[RECORDS SUPPLIED]
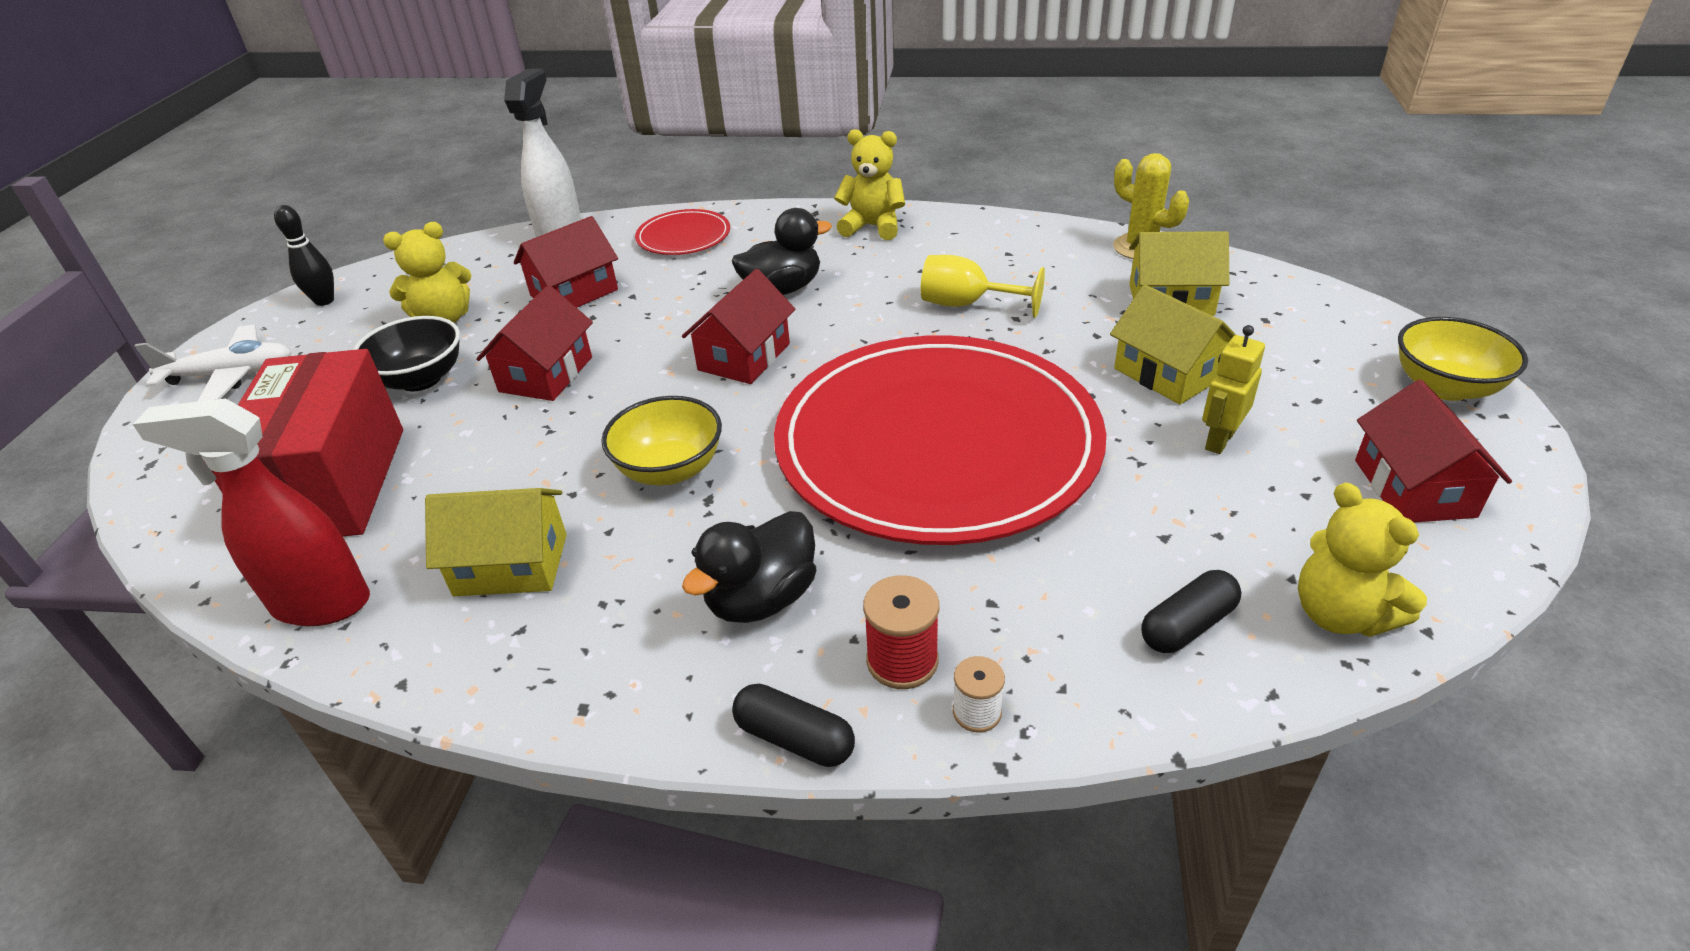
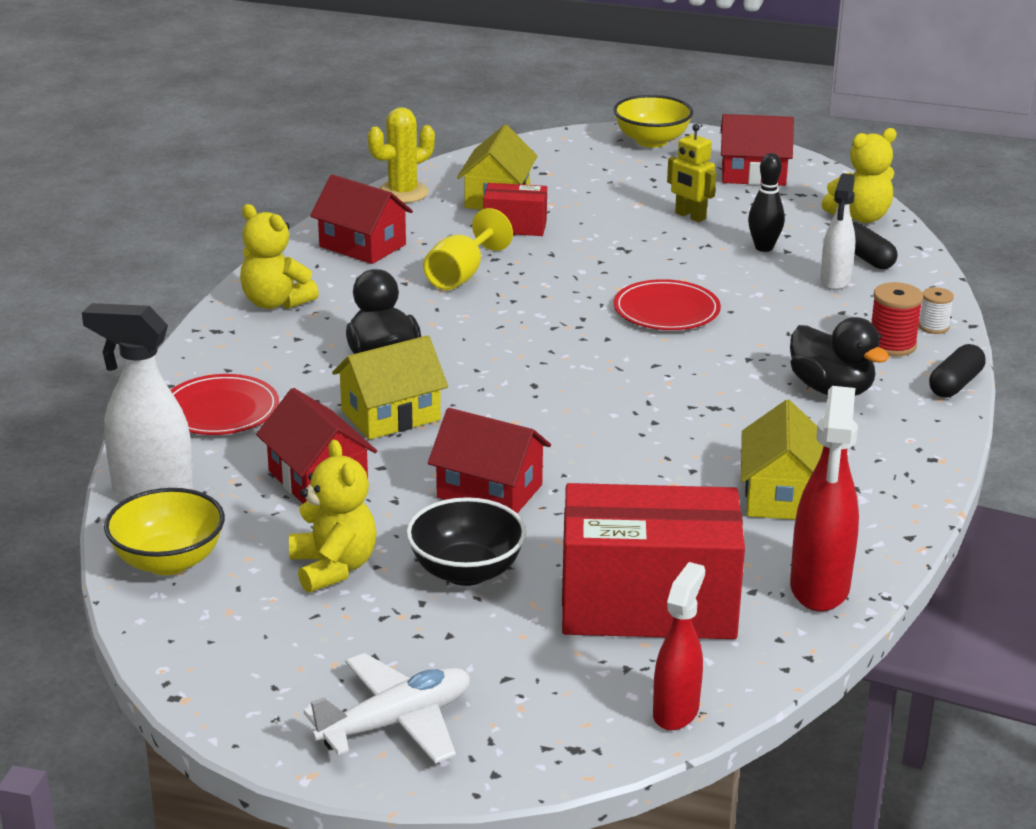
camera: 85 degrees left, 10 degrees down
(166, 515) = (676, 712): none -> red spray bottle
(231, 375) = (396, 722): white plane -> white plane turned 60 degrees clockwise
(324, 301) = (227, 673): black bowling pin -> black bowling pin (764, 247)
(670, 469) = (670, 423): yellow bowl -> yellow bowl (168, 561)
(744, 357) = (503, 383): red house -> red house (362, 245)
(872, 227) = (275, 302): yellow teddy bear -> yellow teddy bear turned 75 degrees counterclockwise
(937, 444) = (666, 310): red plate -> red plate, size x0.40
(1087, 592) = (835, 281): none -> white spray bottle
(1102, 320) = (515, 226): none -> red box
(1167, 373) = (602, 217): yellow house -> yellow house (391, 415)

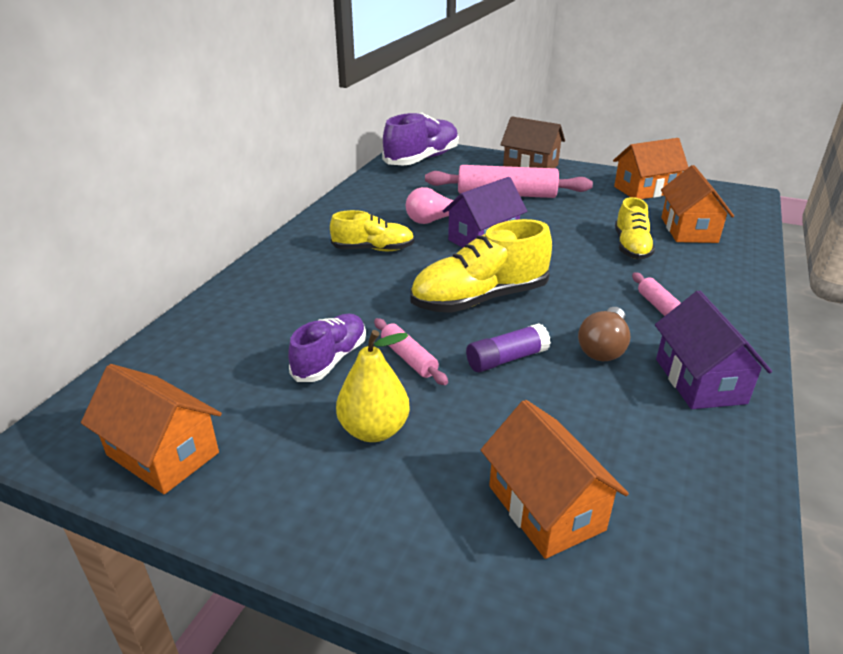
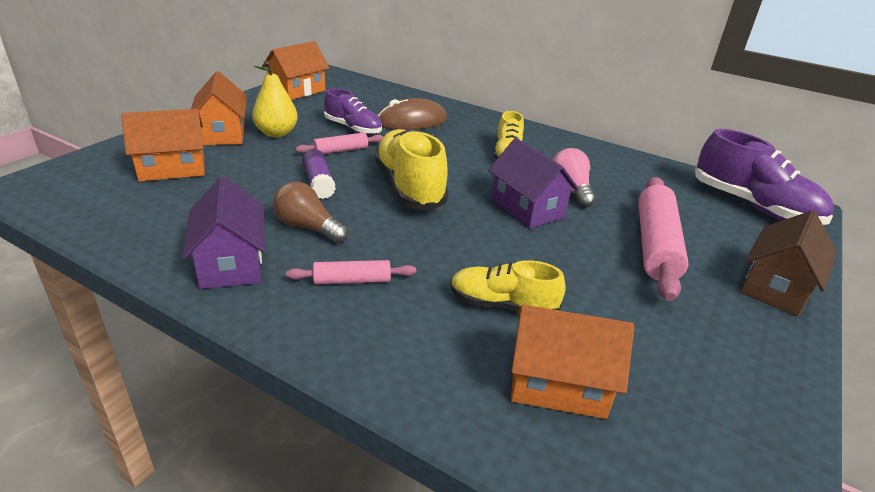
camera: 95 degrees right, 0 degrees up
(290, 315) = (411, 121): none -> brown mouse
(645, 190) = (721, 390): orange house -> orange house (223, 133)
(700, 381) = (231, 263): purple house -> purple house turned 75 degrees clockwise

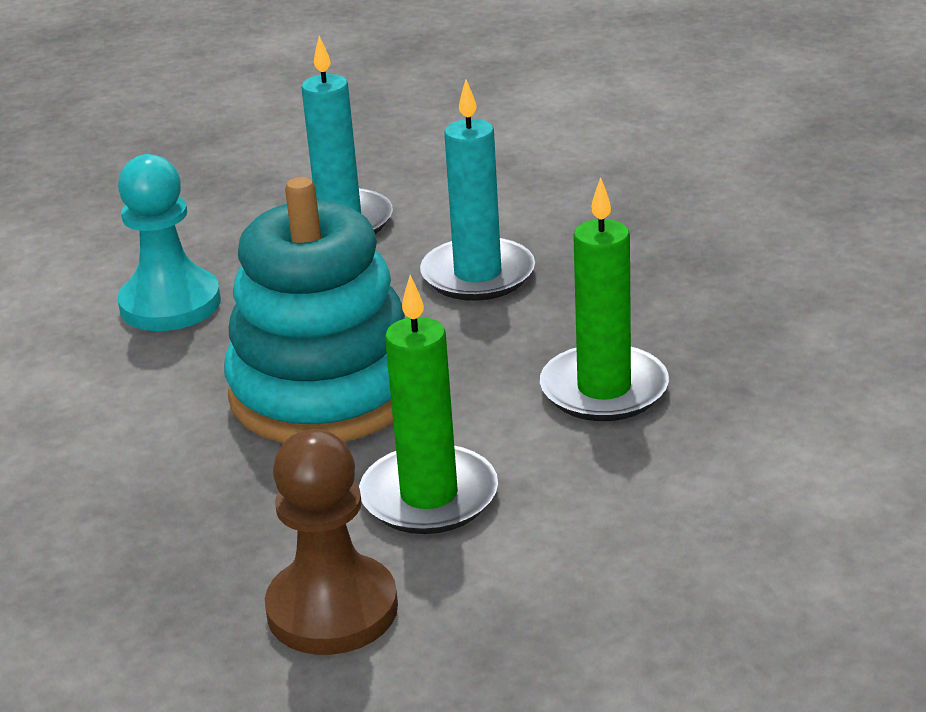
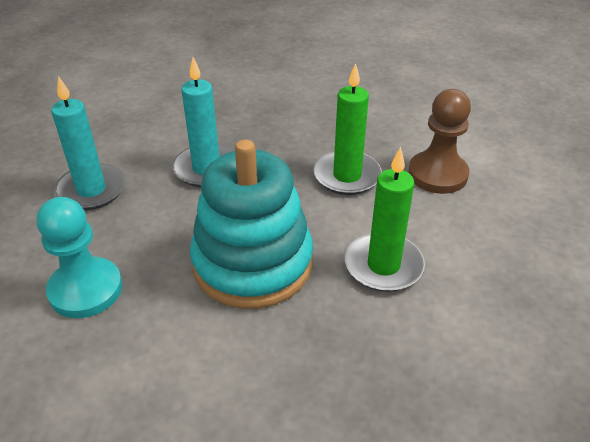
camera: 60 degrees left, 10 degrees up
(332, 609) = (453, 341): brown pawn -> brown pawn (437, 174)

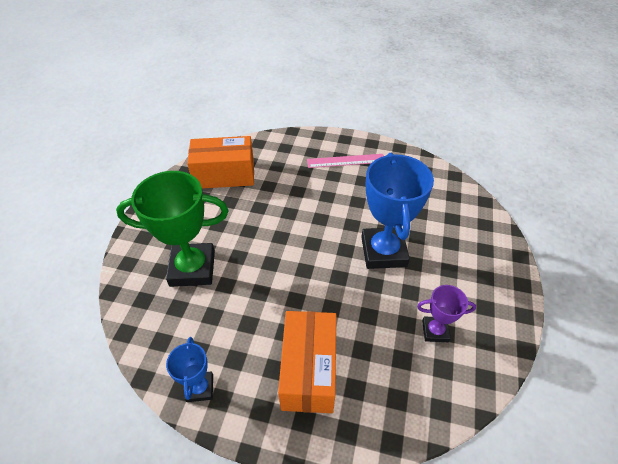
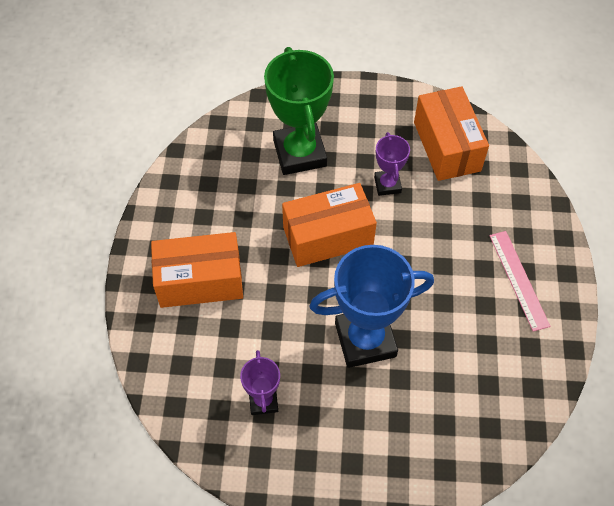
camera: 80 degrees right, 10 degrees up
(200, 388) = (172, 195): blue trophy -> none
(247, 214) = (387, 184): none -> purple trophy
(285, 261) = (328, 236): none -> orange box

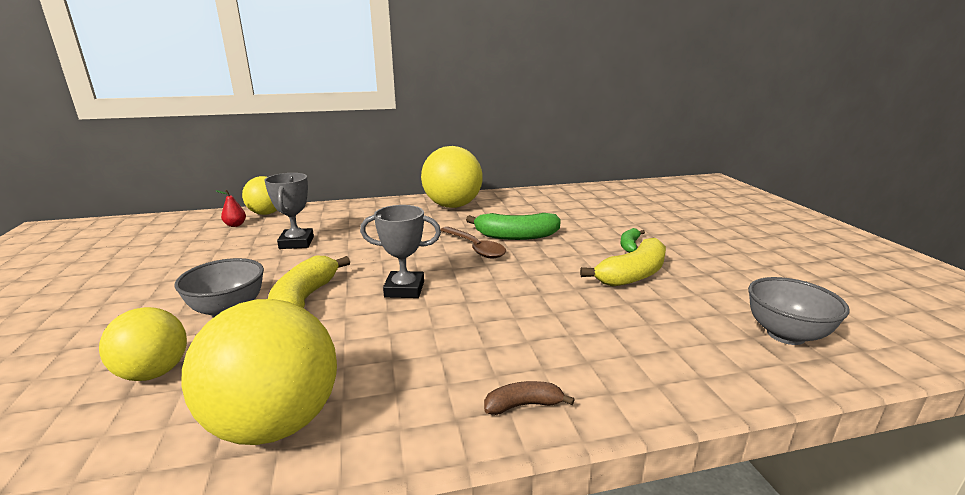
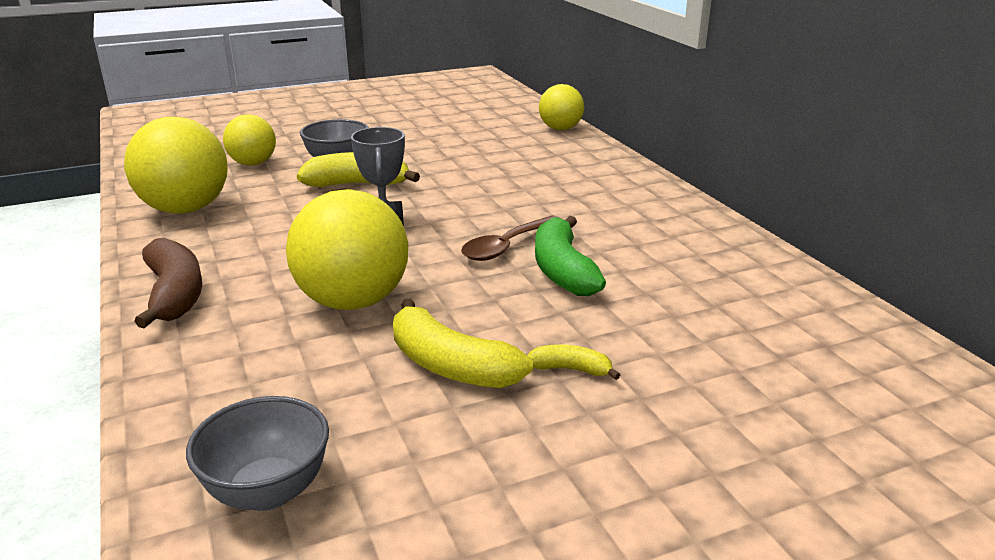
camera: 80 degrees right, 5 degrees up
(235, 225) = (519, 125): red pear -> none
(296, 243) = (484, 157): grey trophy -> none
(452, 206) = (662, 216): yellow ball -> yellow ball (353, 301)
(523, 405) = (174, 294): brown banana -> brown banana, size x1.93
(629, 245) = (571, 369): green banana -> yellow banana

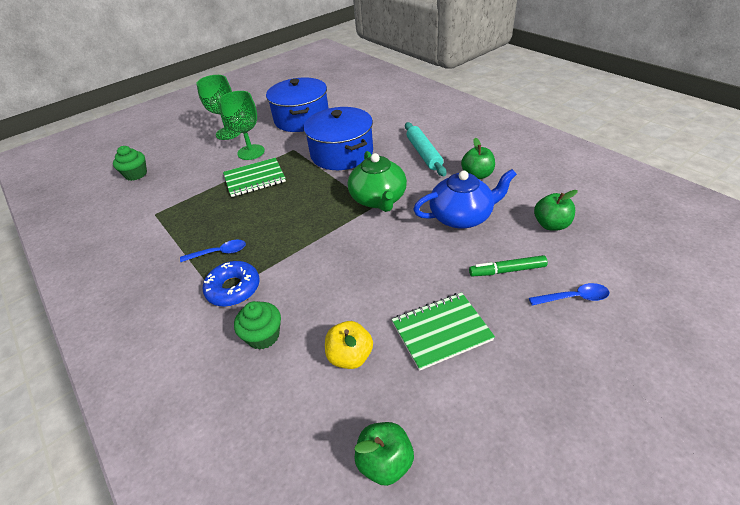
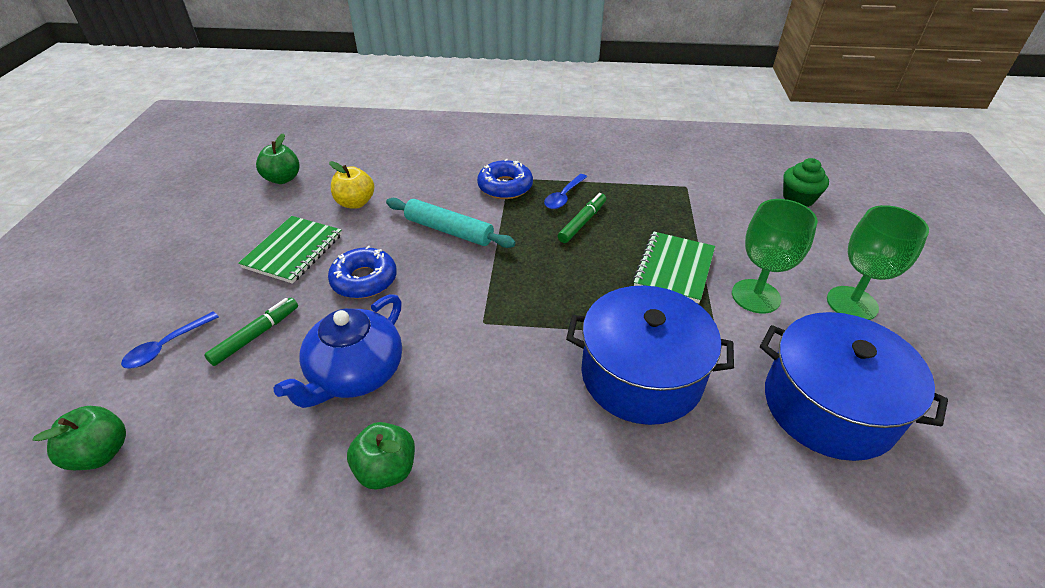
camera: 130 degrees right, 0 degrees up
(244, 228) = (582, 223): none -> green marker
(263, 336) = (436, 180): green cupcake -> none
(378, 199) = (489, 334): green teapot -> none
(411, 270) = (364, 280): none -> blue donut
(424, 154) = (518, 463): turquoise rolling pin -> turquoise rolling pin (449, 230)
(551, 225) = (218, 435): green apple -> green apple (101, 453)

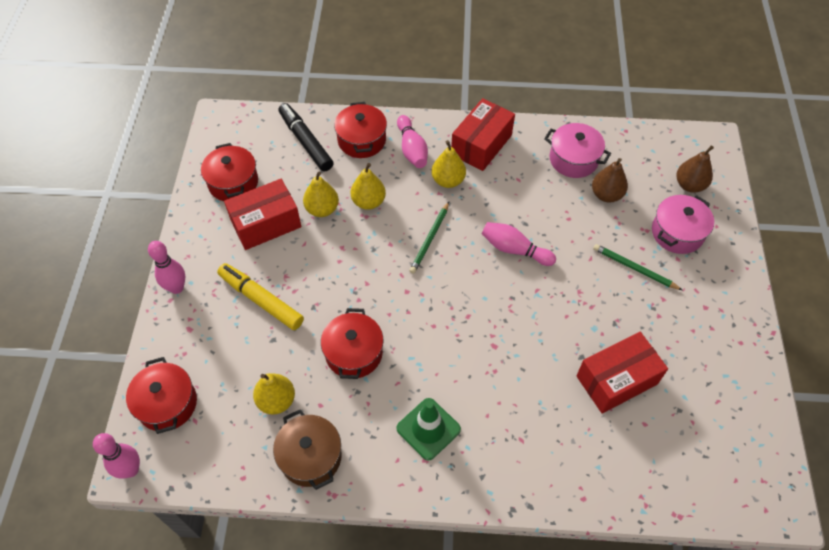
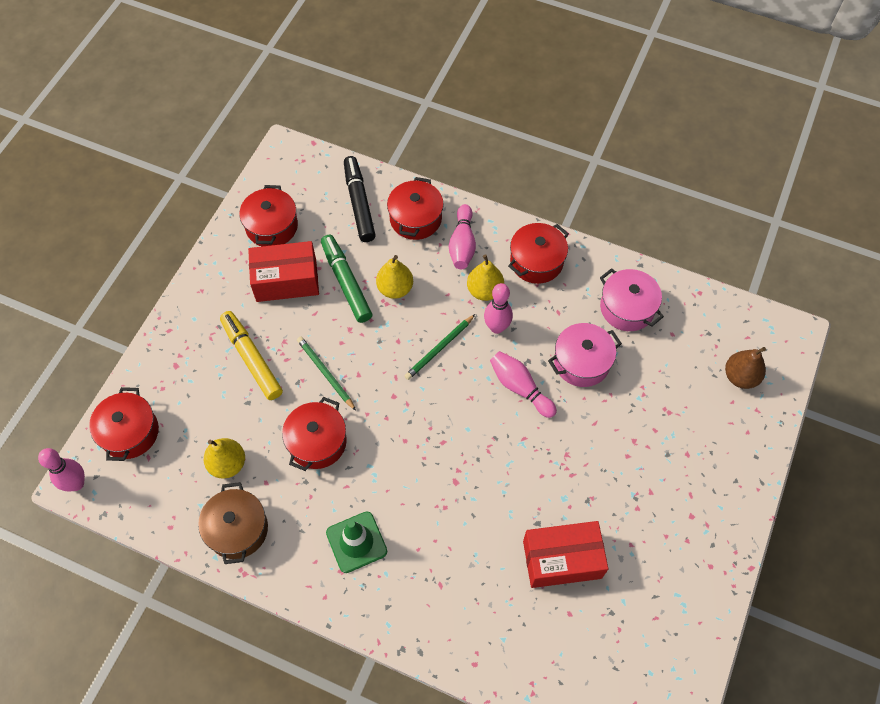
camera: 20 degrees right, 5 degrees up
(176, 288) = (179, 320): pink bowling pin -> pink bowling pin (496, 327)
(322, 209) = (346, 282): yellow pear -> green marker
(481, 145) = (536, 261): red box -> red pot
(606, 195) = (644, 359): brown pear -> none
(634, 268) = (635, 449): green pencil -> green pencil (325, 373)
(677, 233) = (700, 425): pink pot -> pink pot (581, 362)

[WORK TASK] Please copy out the entries above exactly as they appear, but skip their images.

[TASK OUTPUT]
camera: 85 degrees left, 10 degrees down
(166, 515) = (676, 712): none -> red spray bottle
(231, 375) = (396, 722): white plane -> white plane turned 60 degrees clockwise
(324, 301) = (227, 673): black bowling pin -> black bowling pin (764, 247)
(670, 469) = (670, 423): yellow bowl -> yellow bowl (168, 561)
(744, 357) = (503, 383): red house -> red house (362, 245)
(872, 227) = (275, 302): yellow teddy bear -> yellow teddy bear turned 75 degrees counterclockwise
(937, 444) = (666, 310): red plate -> red plate, size x0.40
(1087, 592) = (835, 281): none -> white spray bottle
(1102, 320) = (515, 226): none -> red box
(1167, 373) = (602, 217): yellow house -> yellow house (391, 415)

camera: 95 degrees right, 0 degrees up
(290, 315) = (411, 121): none -> brown mouse
(645, 190) = (721, 390): orange house -> orange house (223, 133)
(700, 381) = (231, 263): purple house -> purple house turned 75 degrees clockwise

camera: 60 degrees left, 10 degrees up
(332, 609) = (453, 341): brown pawn -> brown pawn (437, 174)

camera: 80 degrees right, 10 degrees up
(200, 388) = (172, 195): blue trophy -> none
(247, 214) = (387, 184): none -> purple trophy
(285, 261) = (328, 236): none -> orange box

camera: 80 degrees right, 5 degrees up
(235, 225) = (519, 125): red pear -> none
(296, 243) = (484, 157): grey trophy -> none
(452, 206) = (662, 216): yellow ball -> yellow ball (353, 301)
(523, 405) = (174, 294): brown banana -> brown banana, size x1.93
(629, 245) = (571, 369): green banana -> yellow banana

camera: 130 degrees right, 0 degrees up
(244, 228) = (582, 223): none -> green marker
(263, 336) = (436, 180): green cupcake -> none
(378, 199) = (489, 334): green teapot -> none
(411, 270) = (364, 280): none -> blue donut
(424, 154) = (518, 463): turquoise rolling pin -> turquoise rolling pin (449, 230)
(551, 225) = (218, 435): green apple -> green apple (101, 453)

camera: 20 degrees right, 5 degrees up
(176, 288) = (179, 320): pink bowling pin -> pink bowling pin (496, 327)
(322, 209) = (346, 282): yellow pear -> green marker
(481, 145) = (536, 261): red box -> red pot
(606, 195) = (644, 359): brown pear -> none
(634, 268) = (635, 449): green pencil -> green pencil (325, 373)
(677, 233) = (700, 425): pink pot -> pink pot (581, 362)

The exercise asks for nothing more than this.